Content revision data
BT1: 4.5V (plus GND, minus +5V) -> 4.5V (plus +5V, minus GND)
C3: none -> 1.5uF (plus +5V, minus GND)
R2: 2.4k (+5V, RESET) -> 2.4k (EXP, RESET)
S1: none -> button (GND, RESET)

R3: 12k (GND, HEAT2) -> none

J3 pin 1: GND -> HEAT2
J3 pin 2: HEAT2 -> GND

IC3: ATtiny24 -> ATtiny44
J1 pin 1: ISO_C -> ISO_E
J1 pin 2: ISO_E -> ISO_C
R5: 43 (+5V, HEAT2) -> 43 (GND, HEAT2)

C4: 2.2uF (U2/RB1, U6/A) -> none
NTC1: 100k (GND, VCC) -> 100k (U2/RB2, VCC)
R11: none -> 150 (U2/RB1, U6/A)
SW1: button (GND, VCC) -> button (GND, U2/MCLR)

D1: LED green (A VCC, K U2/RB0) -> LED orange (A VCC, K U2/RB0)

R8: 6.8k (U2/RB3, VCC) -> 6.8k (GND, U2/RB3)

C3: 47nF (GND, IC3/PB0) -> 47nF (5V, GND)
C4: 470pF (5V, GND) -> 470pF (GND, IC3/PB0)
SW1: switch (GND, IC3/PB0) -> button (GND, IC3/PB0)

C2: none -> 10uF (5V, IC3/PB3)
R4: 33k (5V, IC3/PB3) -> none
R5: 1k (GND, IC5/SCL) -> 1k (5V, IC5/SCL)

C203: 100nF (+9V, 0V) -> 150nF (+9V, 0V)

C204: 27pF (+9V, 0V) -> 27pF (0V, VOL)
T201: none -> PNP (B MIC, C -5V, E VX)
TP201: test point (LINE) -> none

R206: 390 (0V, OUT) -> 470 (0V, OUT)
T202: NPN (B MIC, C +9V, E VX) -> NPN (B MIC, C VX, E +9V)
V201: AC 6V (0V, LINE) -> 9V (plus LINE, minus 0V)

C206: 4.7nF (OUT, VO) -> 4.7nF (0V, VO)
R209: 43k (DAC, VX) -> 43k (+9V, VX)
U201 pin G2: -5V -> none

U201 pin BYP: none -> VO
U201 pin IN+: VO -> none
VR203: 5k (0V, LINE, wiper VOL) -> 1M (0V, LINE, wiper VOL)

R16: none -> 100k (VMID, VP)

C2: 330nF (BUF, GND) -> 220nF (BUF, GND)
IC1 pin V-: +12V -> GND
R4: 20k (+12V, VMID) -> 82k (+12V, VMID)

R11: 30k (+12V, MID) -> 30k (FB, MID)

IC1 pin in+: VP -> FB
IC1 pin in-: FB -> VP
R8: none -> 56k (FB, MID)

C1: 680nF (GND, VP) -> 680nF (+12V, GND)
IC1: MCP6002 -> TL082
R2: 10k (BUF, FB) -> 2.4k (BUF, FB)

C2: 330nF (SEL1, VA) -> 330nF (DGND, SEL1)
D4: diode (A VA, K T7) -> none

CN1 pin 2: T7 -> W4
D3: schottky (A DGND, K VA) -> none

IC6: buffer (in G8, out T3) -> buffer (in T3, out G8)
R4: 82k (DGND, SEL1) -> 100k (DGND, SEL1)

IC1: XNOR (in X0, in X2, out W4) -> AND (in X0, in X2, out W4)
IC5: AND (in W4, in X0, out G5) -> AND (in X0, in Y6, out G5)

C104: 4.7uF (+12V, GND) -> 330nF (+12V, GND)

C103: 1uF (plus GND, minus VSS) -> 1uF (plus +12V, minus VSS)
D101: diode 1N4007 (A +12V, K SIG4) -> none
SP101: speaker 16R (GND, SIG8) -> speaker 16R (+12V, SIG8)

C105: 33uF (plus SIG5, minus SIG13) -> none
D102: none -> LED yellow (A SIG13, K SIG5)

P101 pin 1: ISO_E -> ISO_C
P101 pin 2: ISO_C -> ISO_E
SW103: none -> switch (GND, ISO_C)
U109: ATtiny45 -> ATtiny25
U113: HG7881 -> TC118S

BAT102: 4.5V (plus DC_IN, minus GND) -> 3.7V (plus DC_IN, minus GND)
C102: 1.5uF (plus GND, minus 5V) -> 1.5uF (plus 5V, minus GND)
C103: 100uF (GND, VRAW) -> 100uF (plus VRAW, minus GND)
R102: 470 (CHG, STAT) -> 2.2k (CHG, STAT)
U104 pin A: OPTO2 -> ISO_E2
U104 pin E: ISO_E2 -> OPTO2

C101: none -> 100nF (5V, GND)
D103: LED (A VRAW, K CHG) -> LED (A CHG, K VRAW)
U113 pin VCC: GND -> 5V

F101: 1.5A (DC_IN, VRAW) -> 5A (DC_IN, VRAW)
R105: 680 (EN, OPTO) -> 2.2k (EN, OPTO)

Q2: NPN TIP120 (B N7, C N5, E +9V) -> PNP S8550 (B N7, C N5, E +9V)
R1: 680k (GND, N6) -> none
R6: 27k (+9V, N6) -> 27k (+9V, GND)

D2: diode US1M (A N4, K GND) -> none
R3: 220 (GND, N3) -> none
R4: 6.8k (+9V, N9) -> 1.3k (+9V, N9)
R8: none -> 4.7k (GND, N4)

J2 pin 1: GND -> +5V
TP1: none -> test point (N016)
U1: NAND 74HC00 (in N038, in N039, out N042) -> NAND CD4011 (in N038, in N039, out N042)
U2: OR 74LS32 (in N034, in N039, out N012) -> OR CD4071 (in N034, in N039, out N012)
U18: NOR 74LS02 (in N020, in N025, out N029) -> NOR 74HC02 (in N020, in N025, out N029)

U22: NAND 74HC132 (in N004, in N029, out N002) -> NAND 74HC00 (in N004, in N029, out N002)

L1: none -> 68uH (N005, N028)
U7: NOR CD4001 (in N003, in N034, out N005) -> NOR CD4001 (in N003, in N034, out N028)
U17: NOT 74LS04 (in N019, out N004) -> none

TASK DIRECTIONS => Retype exactly the lines of the data above that fall between the line with "VR203: 5k (0V, LINE, wiper" and the line with "U109: ATtiny45 -> ATtiny25", inclusive, and add nothing.

FINISHED TASK =>
VR203: 5k (0V, LINE, wiper VOL) -> 1M (0V, LINE, wiper VOL)

R16: none -> 100k (VMID, VP)

C2: 330nF (BUF, GND) -> 220nF (BUF, GND)
IC1 pin V-: +12V -> GND
R4: 20k (+12V, VMID) -> 82k (+12V, VMID)

R11: 30k (+12V, MID) -> 30k (FB, MID)

IC1 pin in+: VP -> FB
IC1 pin in-: FB -> VP
R8: none -> 56k (FB, MID)

C1: 680nF (GND, VP) -> 680nF (+12V, GND)
IC1: MCP6002 -> TL082
R2: 10k (BUF, FB) -> 2.4k (BUF, FB)

C2: 330nF (SEL1, VA) -> 330nF (DGND, SEL1)
D4: diode (A VA, K T7) -> none

CN1 pin 2: T7 -> W4
D3: schottky (A DGND, K VA) -> none

IC6: buffer (in G8, out T3) -> buffer (in T3, out G8)
R4: 82k (DGND, SEL1) -> 100k (DGND, SEL1)

IC1: XNOR (in X0, in X2, out W4) -> AND (in X0, in X2, out W4)
IC5: AND (in W4, in X0, out G5) -> AND (in X0, in Y6, out G5)

C104: 4.7uF (+12V, GND) -> 330nF (+12V, GND)

C103: 1uF (plus GND, minus VSS) -> 1uF (plus +12V, minus VSS)
D101: diode 1N4007 (A +12V, K SIG4) -> none
SP101: speaker 16R (GND, SIG8) -> speaker 16R (+12V, SIG8)

C105: 33uF (plus SIG5, minus SIG13) -> none
D102: none -> LED yellow (A SIG13, K SIG5)

P101 pin 1: ISO_E -> ISO_C
P101 pin 2: ISO_C -> ISO_E
SW103: none -> switch (GND, ISO_C)
U109: ATtiny45 -> ATtiny25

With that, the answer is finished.